Return each line of the data below that contains the string "kern", copying every such line in full.
┌─ DATA
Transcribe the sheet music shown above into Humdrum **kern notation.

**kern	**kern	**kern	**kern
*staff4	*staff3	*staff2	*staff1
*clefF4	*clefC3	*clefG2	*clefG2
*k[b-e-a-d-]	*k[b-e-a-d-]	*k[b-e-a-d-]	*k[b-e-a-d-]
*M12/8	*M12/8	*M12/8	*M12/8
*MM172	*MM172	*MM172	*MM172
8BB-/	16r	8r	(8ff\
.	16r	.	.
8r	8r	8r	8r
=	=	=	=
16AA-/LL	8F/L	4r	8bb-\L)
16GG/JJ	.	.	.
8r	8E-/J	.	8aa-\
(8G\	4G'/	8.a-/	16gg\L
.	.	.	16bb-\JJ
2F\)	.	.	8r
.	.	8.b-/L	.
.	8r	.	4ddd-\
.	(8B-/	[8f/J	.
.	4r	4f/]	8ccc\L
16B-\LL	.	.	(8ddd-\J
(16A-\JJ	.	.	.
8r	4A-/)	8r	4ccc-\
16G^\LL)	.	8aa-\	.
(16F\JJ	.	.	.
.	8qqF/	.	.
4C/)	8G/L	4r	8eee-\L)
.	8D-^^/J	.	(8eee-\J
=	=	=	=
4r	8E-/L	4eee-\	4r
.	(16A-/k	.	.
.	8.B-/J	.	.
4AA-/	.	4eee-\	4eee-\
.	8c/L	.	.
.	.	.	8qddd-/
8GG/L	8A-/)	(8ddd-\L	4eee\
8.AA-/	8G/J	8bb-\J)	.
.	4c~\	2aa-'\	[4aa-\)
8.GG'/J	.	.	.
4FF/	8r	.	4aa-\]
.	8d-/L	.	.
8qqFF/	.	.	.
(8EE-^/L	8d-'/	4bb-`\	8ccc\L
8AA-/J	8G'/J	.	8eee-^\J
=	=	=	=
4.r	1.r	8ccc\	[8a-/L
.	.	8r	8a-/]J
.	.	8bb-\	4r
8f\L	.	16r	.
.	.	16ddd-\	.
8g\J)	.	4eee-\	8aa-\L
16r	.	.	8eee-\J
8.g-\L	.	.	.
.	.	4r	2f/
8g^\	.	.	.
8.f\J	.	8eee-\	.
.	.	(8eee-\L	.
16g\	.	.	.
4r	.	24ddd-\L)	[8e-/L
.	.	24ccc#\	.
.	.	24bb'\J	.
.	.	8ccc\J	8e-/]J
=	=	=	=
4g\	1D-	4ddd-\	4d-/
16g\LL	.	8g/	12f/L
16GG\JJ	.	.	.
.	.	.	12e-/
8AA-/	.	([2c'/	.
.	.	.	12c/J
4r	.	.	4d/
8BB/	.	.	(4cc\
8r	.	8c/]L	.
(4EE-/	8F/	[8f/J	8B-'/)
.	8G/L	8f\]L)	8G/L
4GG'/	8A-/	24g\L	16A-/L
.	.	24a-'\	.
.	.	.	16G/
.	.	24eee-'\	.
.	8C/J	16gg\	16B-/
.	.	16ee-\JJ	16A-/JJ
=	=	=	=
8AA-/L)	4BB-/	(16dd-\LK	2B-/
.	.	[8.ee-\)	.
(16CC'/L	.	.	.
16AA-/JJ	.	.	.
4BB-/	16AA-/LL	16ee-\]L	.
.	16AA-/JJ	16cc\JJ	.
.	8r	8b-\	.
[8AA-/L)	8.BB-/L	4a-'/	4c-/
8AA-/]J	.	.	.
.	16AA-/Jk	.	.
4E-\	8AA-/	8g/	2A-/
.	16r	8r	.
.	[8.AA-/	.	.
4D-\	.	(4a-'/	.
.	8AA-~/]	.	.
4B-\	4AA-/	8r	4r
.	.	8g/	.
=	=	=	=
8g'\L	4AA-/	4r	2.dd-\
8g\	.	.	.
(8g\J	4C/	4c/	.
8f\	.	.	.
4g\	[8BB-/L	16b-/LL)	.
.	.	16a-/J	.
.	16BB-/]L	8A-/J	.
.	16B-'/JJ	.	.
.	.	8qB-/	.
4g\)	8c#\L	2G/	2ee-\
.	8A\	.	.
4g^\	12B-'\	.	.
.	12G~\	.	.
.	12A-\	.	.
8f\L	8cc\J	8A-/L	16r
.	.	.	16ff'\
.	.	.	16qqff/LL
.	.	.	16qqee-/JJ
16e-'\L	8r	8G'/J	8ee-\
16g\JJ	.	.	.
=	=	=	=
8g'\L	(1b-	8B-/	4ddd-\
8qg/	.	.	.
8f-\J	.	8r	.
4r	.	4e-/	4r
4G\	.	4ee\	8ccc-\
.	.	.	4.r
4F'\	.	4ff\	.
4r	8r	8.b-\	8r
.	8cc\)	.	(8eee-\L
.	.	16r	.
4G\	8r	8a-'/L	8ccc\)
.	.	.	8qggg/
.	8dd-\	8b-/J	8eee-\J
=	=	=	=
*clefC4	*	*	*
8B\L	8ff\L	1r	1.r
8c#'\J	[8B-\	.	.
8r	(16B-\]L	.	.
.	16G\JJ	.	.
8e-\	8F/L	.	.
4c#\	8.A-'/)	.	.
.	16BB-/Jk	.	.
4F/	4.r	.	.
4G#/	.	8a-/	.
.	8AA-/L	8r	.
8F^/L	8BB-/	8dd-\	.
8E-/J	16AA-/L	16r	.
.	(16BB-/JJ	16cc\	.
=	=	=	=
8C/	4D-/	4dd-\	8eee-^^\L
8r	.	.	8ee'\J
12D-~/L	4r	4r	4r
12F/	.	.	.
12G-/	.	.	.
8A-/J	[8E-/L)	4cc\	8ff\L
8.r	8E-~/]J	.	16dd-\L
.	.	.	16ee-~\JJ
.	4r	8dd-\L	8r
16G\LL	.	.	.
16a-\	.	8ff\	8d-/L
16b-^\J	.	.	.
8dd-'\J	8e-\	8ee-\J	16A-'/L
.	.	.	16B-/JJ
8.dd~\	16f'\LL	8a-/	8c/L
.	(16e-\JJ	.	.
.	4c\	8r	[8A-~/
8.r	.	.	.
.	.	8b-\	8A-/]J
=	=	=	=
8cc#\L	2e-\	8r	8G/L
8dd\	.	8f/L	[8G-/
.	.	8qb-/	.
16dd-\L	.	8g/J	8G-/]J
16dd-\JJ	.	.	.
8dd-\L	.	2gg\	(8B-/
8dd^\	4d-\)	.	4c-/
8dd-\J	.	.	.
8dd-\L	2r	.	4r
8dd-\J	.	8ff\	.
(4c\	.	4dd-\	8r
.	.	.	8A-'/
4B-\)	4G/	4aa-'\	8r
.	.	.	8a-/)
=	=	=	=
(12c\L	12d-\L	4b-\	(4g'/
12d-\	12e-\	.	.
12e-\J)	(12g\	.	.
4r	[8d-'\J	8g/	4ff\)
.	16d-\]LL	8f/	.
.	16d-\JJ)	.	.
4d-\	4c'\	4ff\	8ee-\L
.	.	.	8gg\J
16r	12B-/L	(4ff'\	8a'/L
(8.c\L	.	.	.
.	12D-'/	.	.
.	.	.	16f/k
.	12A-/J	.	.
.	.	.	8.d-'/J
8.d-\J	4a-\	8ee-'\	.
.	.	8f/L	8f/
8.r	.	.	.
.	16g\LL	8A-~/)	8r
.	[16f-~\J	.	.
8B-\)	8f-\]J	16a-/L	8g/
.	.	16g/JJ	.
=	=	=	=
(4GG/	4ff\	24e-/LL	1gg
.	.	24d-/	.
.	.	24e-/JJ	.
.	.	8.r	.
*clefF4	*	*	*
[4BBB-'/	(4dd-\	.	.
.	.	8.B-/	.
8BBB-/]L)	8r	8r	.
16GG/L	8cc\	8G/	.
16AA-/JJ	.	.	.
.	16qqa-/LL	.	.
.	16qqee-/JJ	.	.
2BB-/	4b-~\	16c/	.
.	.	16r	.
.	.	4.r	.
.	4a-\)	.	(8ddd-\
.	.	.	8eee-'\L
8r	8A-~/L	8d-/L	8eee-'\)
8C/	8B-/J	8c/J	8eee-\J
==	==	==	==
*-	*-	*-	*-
└─
EXERCISE RESPONSE:
Transcribe the sheet music shown above into Humdrum **kern notation.
**kern	**kern	**kern	**kern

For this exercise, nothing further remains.